→ **What is required**
Render the rows below as a JSON list of strings with one string per line, skipping blank lines and leaving out the picture lines.

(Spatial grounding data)
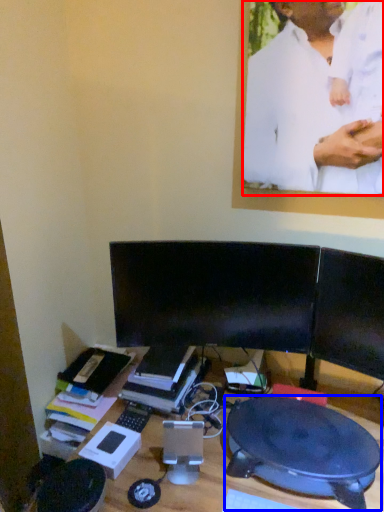
Question: Which object is further to the camera taking this photo, man (highlighted by a red box) or round table (highlighted by a blue box)?

Choices:
 (A) man
 (B) round table

Answer: (A)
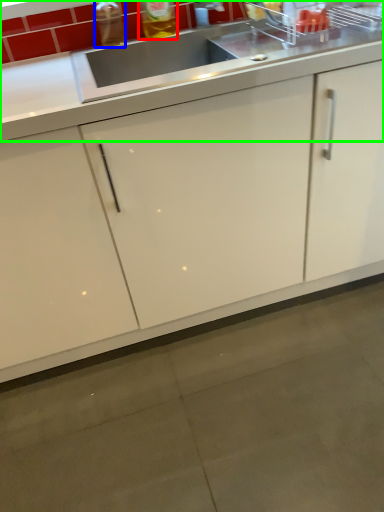
Question: Which object is positioned closest to beverage (highlighted by a red box)? Select from bottle (highlighted by a blue box) and countertop (highlighted by a green box).

Choices:
 (A) bottle
 (B) countertop

Answer: (A)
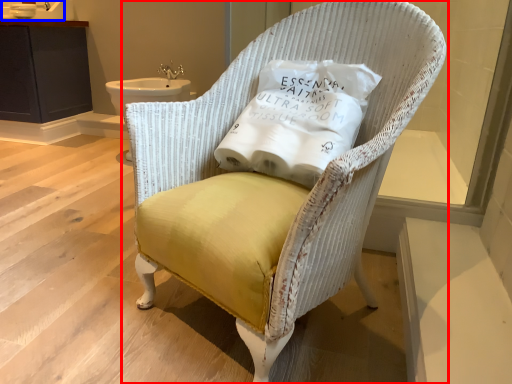
Question: Which object is further to the camera taking this photo, chair (highlighted by a red box) or sink (highlighted by a blue box)?

Choices:
 (A) chair
 (B) sink

Answer: (B)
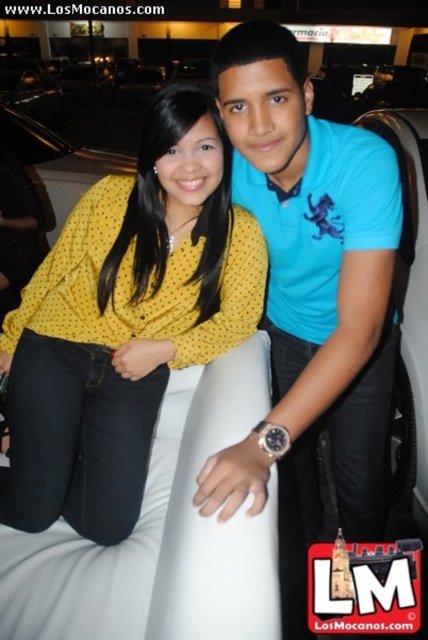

→ **Finished exercise**
[
  "Question: Which object is further to the camera taking this photo, man (highlighted by a red box) or round table (highlighted by a blue box)?",
  "Choices:",
  " (A) man",
  " (B) round table",
  "Answer: (A)",
  "Question: Which object is positioned closest to beverage (highlighted by a red box)? Select from bottle (highlighted by a blue box) and countertop (highlighted by a green box).",
  "Choices:",
  " (A) bottle",
  " (B) countertop",
  "Answer: (A)",
  "Question: Which object is further to the camera taking this photo, chair (highlighted by a red box) or sink (highlighted by a blue box)?",
  "Choices:",
  " (A) chair",
  " (B) sink",
  "Answer: (B)"
]